• _WHAT IS NEEDED_
Extract every line of the records that contains the string "tuplet", matching case exactly.

(Stored data entries)
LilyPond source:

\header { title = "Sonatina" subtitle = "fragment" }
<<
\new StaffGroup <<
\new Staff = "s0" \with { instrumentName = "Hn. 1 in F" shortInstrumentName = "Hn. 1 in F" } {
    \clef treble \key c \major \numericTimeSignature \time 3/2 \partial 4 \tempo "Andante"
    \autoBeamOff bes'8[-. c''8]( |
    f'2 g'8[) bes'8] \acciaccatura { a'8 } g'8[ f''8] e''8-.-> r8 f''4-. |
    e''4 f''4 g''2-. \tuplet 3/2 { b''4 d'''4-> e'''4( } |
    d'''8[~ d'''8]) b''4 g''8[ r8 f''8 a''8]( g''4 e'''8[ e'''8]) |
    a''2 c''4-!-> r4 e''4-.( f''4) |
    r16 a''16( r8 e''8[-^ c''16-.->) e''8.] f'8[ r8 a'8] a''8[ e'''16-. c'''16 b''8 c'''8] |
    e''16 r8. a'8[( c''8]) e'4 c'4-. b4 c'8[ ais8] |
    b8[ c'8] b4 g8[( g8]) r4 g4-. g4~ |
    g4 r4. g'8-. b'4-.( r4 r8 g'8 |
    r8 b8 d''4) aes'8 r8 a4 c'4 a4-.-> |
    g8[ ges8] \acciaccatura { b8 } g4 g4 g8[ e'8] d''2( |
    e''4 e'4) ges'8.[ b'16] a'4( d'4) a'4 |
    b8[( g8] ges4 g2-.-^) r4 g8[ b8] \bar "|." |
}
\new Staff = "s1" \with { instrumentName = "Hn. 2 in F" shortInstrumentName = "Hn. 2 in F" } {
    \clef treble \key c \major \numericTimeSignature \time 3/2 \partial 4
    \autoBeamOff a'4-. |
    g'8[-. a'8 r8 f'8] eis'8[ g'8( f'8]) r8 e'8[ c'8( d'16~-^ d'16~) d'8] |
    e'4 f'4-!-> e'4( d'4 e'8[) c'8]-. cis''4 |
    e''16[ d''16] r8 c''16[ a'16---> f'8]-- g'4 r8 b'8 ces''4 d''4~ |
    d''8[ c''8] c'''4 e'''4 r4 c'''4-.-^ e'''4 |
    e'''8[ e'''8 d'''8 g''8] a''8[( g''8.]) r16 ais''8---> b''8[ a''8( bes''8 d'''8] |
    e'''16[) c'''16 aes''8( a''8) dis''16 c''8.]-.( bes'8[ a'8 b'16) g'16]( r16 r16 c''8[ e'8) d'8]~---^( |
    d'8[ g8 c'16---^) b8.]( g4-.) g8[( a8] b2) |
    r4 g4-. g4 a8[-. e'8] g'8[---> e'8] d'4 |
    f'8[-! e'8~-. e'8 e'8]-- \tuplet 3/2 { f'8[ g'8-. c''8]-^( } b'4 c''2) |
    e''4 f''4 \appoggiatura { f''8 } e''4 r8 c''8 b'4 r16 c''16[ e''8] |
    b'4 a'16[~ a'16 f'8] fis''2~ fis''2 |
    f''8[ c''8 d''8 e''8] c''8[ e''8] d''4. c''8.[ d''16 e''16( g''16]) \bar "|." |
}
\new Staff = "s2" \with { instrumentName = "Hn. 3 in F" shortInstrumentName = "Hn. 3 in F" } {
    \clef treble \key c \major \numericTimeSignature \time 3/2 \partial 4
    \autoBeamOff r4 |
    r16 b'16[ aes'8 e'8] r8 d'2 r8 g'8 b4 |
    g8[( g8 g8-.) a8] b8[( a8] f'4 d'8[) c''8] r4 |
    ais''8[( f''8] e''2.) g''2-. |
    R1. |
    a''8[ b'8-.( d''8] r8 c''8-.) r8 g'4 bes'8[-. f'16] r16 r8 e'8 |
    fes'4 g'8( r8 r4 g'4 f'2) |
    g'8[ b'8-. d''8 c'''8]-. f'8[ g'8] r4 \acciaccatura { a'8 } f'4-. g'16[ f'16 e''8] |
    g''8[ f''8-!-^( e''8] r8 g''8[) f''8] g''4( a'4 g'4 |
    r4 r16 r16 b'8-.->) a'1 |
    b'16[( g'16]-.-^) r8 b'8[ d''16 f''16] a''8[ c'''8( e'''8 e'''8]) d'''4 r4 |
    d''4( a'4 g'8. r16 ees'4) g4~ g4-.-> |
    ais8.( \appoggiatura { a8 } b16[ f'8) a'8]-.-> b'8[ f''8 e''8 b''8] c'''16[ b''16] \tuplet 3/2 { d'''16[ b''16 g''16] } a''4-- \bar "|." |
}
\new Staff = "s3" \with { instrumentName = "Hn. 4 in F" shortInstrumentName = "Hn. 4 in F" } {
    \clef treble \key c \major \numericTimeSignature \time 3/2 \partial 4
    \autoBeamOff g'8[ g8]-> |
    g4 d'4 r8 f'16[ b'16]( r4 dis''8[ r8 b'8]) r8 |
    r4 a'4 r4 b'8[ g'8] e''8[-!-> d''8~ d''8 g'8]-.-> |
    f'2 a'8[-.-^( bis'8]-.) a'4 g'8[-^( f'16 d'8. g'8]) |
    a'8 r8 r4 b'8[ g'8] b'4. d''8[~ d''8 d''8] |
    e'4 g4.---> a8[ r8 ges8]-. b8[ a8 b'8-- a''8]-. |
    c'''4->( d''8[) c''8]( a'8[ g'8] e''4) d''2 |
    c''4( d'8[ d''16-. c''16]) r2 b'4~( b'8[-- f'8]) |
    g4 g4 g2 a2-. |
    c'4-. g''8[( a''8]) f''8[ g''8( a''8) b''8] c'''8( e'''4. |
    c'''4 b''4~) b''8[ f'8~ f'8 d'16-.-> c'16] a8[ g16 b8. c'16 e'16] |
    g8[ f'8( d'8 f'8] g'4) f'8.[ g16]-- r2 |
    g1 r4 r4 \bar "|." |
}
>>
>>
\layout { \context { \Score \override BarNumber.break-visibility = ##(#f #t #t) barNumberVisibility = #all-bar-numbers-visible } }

• _ANSWER TO THE EXERCISE_
    e''4 f''4 g''2-. \tuplet 3/2 { b''4 d'''4-> e'''4( } |
    f'8[-! e'8~-. e'8 e'8]-- \tuplet 3/2 { f'8[ g'8-. c''8]-^( } b'4 c''2) |
    ais8.( \appoggiatura { a8 } b16[ f'8) a'8]-.-> b'8[ f''8 e''8 b''8] c'''16[ b''16] \tuplet 3/2 { d'''16[ b''16 g''16] } a''4-- \bar "|." |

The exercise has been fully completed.